Problem requirements: A complete, exact copy of the data is the required answer.

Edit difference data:
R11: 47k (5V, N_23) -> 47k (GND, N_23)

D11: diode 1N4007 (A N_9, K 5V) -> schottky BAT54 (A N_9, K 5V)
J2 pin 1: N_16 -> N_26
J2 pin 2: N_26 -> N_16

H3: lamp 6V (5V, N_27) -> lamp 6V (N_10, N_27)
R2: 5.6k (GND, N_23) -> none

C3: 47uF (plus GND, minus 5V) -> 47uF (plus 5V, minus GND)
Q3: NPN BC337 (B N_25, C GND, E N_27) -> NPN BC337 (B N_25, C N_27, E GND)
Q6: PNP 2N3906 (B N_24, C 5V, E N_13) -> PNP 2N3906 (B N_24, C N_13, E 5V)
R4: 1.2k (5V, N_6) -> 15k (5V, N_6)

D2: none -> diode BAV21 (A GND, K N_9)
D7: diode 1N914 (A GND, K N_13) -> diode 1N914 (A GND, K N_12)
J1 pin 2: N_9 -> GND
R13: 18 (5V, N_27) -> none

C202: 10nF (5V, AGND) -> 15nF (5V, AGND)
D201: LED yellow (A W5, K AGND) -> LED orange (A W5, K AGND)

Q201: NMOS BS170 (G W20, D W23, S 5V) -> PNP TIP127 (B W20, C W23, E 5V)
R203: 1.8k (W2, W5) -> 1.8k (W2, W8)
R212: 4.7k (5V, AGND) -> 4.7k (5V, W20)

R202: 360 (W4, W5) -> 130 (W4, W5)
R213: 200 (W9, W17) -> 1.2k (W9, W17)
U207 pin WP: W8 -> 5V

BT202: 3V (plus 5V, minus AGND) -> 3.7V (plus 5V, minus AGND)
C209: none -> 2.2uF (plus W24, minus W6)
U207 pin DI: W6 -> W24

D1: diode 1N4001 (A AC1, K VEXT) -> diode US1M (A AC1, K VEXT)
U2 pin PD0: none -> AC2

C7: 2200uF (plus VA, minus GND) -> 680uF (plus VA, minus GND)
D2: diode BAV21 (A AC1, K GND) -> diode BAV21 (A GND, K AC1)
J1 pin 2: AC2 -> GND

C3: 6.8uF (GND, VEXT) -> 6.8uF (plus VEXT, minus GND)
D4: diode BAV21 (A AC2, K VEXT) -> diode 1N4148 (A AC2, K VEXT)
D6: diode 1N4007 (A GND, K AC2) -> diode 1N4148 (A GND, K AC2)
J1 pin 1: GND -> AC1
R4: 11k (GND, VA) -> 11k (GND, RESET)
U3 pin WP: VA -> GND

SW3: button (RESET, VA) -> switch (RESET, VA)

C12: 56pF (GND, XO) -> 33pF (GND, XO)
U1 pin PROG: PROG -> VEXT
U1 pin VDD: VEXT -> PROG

Exercise output:
R11: 47k (5V, N_23) -> 47k (GND, N_23)

D11: diode 1N4007 (A N_9, K 5V) -> schottky BAT54 (A N_9, K 5V)
J2 pin 1: N_16 -> N_26
J2 pin 2: N_26 -> N_16

H3: lamp 6V (5V, N_27) -> lamp 6V (N_10, N_27)
R2: 5.6k (GND, N_23) -> none

C3: 47uF (plus GND, minus 5V) -> 47uF (plus 5V, minus GND)
Q3: NPN BC337 (B N_25, C GND, E N_27) -> NPN BC337 (B N_25, C N_27, E GND)
Q6: PNP 2N3906 (B N_24, C 5V, E N_13) -> PNP 2N3906 (B N_24, C N_13, E 5V)
R4: 1.2k (5V, N_6) -> 15k (5V, N_6)

D2: none -> diode BAV21 (A GND, K N_9)
D7: diode 1N914 (A GND, K N_13) -> diode 1N914 (A GND, K N_12)
J1 pin 2: N_9 -> GND
R13: 18 (5V, N_27) -> none

C202: 10nF (5V, AGND) -> 15nF (5V, AGND)
D201: LED yellow (A W5, K AGND) -> LED orange (A W5, K AGND)

Q201: NMOS BS170 (G W20, D W23, S 5V) -> PNP TIP127 (B W20, C W23, E 5V)
R203: 1.8k (W2, W5) -> 1.8k (W2, W8)
R212: 4.7k (5V, AGND) -> 4.7k (5V, W20)

R202: 360 (W4, W5) -> 130 (W4, W5)
R213: 200 (W9, W17) -> 1.2k (W9, W17)
U207 pin WP: W8 -> 5V

BT202: 3V (plus 5V, minus AGND) -> 3.7V (plus 5V, minus AGND)
C209: none -> 2.2uF (plus W24, minus W6)
U207 pin DI: W6 -> W24

D1: diode 1N4001 (A AC1, K VEXT) -> diode US1M (A AC1, K VEXT)
U2 pin PD0: none -> AC2

C7: 2200uF (plus VA, minus GND) -> 680uF (plus VA, minus GND)
D2: diode BAV21 (A AC1, K GND) -> diode BAV21 (A GND, K AC1)
J1 pin 2: AC2 -> GND

C3: 6.8uF (GND, VEXT) -> 6.8uF (plus VEXT, minus GND)
D4: diode BAV21 (A AC2, K VEXT) -> diode 1N4148 (A AC2, K VEXT)
D6: diode 1N4007 (A GND, K AC2) -> diode 1N4148 (A GND, K AC2)
J1 pin 1: GND -> AC1
R4: 11k (GND, VA) -> 11k (GND, RESET)
U3 pin WP: VA -> GND

SW3: button (RESET, VA) -> switch (RESET, VA)

C12: 56pF (GND, XO) -> 33pF (GND, XO)
U1 pin PROG: PROG -> VEXT
U1 pin VDD: VEXT -> PROG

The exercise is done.